Each line below must be written out exactly as shown.

:::::

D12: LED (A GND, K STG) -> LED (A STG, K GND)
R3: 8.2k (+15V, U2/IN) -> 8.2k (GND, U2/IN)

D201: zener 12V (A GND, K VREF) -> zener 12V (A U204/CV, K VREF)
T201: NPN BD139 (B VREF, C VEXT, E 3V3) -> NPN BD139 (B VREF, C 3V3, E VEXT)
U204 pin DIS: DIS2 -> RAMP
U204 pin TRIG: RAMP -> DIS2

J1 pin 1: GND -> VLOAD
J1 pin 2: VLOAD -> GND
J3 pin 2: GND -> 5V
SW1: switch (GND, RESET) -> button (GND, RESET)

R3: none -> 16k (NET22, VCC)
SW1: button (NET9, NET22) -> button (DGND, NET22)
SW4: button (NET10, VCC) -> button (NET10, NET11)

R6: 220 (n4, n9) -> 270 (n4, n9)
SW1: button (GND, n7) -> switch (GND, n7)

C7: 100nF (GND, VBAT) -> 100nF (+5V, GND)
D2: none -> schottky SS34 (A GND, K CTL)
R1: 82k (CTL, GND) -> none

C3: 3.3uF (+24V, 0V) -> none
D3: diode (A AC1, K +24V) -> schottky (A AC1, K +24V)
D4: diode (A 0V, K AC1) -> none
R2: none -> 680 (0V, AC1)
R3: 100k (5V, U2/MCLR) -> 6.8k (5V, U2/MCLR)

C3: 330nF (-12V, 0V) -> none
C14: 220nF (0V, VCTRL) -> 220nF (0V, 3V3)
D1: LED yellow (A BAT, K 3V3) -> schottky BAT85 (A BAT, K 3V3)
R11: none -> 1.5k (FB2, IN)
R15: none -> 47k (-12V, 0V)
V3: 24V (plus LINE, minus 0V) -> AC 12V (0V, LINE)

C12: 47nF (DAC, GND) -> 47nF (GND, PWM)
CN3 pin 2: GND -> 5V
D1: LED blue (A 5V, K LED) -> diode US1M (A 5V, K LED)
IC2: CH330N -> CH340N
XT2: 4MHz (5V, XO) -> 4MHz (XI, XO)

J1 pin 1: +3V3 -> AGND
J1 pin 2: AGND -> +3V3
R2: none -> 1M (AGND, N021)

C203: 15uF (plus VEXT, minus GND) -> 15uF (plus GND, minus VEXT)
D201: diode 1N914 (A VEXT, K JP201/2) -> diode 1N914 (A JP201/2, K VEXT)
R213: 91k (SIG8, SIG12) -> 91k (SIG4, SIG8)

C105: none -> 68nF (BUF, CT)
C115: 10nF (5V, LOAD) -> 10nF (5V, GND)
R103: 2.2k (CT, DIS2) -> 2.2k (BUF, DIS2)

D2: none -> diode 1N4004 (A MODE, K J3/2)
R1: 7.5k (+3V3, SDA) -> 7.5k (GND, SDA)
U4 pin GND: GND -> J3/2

:::::

▶ _Answer section_:
D12: LED (A GND, K STG) -> LED (A STG, K GND)
R3: 8.2k (+15V, U2/IN) -> 8.2k (GND, U2/IN)

D201: zener 12V (A GND, K VREF) -> zener 12V (A U204/CV, K VREF)
T201: NPN BD139 (B VREF, C VEXT, E 3V3) -> NPN BD139 (B VREF, C 3V3, E VEXT)
U204 pin DIS: DIS2 -> RAMP
U204 pin TRIG: RAMP -> DIS2

J1 pin 1: GND -> VLOAD
J1 pin 2: VLOAD -> GND
J3 pin 2: GND -> 5V
SW1: switch (GND, RESET) -> button (GND, RESET)

R3: none -> 16k (NET22, VCC)
SW1: button (NET9, NET22) -> button (DGND, NET22)
SW4: button (NET10, VCC) -> button (NET10, NET11)

R6: 220 (n4, n9) -> 270 (n4, n9)
SW1: button (GND, n7) -> switch (GND, n7)

C7: 100nF (GND, VBAT) -> 100nF (+5V, GND)
D2: none -> schottky SS34 (A GND, K CTL)
R1: 82k (CTL, GND) -> none

C3: 3.3uF (+24V, 0V) -> none
D3: diode (A AC1, K +24V) -> schottky (A AC1, K +24V)
D4: diode (A 0V, K AC1) -> none
R2: none -> 680 (0V, AC1)
R3: 100k (5V, U2/MCLR) -> 6.8k (5V, U2/MCLR)

C3: 330nF (-12V, 0V) -> none
C14: 220nF (0V, VCTRL) -> 220nF (0V, 3V3)
D1: LED yellow (A BAT, K 3V3) -> schottky BAT85 (A BAT, K 3V3)
R11: none -> 1.5k (FB2, IN)
R15: none -> 47k (-12V, 0V)
V3: 24V (plus LINE, minus 0V) -> AC 12V (0V, LINE)

C12: 47nF (DAC, GND) -> 47nF (GND, PWM)
CN3 pin 2: GND -> 5V
D1: LED blue (A 5V, K LED) -> diode US1M (A 5V, K LED)
IC2: CH330N -> CH340N
XT2: 4MHz (5V, XO) -> 4MHz (XI, XO)

J1 pin 1: +3V3 -> AGND
J1 pin 2: AGND -> +3V3
R2: none -> 1M (AGND, N021)

C203: 15uF (plus VEXT, minus GND) -> 15uF (plus GND, minus VEXT)
D201: diode 1N914 (A VEXT, K JP201/2) -> diode 1N914 (A JP201/2, K VEXT)
R213: 91k (SIG8, SIG12) -> 91k (SIG4, SIG8)

C105: none -> 68nF (BUF, CT)
C115: 10nF (5V, LOAD) -> 10nF (5V, GND)
R103: 2.2k (CT, DIS2) -> 2.2k (BUF, DIS2)

D2: none -> diode 1N4004 (A MODE, K J3/2)
R1: 7.5k (+3V3, SDA) -> 7.5k (GND, SDA)
U4 pin GND: GND -> J3/2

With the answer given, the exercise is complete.